DATA LISTING Start Marker

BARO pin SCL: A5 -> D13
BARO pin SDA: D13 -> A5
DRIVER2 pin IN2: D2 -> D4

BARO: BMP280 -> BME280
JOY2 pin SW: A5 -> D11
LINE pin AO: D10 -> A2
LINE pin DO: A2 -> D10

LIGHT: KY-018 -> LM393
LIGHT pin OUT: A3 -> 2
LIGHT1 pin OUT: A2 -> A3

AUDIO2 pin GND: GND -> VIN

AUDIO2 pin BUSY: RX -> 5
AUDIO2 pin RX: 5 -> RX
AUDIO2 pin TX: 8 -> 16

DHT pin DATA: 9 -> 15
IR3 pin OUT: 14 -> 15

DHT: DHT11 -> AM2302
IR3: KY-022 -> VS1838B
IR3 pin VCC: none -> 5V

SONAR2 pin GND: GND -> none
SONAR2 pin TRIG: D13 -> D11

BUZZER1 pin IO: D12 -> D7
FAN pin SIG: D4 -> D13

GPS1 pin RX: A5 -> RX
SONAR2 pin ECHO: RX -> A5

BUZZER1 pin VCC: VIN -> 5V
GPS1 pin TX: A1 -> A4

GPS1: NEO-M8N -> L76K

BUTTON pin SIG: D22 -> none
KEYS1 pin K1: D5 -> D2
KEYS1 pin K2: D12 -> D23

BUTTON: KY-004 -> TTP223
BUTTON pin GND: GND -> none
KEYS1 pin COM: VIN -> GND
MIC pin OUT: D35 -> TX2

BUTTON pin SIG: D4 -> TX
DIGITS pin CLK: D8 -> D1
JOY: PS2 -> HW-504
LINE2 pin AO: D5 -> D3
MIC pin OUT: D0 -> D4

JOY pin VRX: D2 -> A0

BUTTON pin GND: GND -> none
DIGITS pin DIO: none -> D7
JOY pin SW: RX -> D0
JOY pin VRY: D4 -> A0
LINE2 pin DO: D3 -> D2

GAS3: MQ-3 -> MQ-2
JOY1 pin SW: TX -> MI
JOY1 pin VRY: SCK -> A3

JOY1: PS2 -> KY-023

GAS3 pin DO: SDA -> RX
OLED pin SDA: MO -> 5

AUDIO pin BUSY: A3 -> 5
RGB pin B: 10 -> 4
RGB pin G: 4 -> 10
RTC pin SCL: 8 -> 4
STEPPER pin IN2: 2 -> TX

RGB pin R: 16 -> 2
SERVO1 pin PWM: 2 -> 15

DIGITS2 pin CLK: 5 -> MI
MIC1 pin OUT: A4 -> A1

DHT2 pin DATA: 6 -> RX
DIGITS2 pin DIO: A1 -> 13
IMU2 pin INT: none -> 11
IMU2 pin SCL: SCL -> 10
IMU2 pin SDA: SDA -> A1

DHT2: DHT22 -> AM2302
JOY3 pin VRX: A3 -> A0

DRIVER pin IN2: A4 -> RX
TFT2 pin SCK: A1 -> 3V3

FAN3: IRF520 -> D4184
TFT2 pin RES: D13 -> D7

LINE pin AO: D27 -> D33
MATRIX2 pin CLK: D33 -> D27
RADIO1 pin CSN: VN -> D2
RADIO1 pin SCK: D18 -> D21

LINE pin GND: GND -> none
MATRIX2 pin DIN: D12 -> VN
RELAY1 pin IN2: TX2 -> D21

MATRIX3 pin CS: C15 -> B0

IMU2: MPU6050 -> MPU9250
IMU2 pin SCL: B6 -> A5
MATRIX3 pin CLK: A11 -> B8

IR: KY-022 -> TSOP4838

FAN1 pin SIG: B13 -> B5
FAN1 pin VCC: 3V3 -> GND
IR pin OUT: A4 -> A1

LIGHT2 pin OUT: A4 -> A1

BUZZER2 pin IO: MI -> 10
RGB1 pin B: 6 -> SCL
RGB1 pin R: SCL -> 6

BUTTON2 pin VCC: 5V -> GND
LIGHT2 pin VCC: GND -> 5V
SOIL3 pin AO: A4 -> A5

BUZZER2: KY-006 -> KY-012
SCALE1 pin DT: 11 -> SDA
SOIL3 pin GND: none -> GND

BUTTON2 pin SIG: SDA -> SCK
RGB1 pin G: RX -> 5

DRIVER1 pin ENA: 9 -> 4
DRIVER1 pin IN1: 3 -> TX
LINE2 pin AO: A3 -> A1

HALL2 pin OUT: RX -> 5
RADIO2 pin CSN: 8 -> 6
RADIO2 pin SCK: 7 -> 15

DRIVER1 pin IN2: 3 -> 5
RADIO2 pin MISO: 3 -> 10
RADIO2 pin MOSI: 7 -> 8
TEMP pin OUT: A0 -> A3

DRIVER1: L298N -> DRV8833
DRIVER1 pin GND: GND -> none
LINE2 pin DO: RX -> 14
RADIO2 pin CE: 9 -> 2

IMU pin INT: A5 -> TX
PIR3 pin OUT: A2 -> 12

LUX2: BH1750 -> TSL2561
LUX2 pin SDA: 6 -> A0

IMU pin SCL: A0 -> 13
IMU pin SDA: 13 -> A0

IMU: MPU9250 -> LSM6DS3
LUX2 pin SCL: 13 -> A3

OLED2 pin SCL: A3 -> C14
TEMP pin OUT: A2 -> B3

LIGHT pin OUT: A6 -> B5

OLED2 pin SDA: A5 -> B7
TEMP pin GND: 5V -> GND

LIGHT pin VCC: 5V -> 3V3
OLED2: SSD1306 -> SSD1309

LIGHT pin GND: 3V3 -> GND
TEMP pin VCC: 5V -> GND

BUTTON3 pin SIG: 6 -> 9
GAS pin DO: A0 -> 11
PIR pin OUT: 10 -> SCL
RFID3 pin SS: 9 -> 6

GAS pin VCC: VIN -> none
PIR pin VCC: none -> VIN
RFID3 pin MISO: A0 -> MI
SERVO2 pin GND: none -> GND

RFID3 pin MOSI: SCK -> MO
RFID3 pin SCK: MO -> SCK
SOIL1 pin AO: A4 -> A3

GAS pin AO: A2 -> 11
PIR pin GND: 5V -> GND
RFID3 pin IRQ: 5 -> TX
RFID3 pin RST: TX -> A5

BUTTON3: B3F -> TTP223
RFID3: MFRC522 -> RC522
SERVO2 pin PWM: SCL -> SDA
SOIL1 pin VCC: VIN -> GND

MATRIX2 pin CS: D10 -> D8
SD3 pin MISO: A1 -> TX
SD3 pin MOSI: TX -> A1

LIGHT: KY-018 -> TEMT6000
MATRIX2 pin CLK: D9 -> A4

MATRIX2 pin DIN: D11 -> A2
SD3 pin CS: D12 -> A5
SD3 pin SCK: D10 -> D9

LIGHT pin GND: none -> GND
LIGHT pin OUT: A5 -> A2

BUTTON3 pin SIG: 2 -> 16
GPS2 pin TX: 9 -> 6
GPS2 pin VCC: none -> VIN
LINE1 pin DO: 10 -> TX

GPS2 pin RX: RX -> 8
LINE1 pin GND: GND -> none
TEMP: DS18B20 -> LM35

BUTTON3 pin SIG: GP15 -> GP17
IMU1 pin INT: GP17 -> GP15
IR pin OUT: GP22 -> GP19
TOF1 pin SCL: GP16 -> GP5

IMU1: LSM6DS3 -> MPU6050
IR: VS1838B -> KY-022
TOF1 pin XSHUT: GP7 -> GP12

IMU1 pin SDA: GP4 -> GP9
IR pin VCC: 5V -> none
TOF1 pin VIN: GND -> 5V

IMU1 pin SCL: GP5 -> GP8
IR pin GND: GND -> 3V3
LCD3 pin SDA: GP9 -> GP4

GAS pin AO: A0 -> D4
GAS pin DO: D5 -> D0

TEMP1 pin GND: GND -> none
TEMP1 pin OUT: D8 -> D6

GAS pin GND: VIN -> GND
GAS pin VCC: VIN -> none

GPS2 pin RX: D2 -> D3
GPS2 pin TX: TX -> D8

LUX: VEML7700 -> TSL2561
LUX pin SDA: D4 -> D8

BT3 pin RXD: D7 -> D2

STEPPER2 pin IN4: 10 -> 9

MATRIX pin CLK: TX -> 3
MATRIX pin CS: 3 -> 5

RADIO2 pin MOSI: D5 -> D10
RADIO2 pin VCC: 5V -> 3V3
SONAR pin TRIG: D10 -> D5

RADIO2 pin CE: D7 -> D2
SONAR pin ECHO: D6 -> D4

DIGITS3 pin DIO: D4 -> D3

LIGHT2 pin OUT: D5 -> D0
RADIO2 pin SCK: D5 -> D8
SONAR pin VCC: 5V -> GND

DATA LISTING End Marker

▸ YOUR INSTRUCTIONS: Quote the listing above from its first line to the line with "BUTTON: KY-004 -> TTP223", inclusive, and add nothing.

▸ ANSWER AREA:
BARO pin SCL: A5 -> D13
BARO pin SDA: D13 -> A5
DRIVER2 pin IN2: D2 -> D4

BARO: BMP280 -> BME280
JOY2 pin SW: A5 -> D11
LINE pin AO: D10 -> A2
LINE pin DO: A2 -> D10

LIGHT: KY-018 -> LM393
LIGHT pin OUT: A3 -> 2
LIGHT1 pin OUT: A2 -> A3

AUDIO2 pin GND: GND -> VIN

AUDIO2 pin BUSY: RX -> 5
AUDIO2 pin RX: 5 -> RX
AUDIO2 pin TX: 8 -> 16

DHT pin DATA: 9 -> 15
IR3 pin OUT: 14 -> 15

DHT: DHT11 -> AM2302
IR3: KY-022 -> VS1838B
IR3 pin VCC: none -> 5V

SONAR2 pin GND: GND -> none
SONAR2 pin TRIG: D13 -> D11

BUZZER1 pin IO: D12 -> D7
FAN pin SIG: D4 -> D13

GPS1 pin RX: A5 -> RX
SONAR2 pin ECHO: RX -> A5

BUZZER1 pin VCC: VIN -> 5V
GPS1 pin TX: A1 -> A4

GPS1: NEO-M8N -> L76K

BUTTON pin SIG: D22 -> none
KEYS1 pin K1: D5 -> D2
KEYS1 pin K2: D12 -> D23

BUTTON: KY-004 -> TTP223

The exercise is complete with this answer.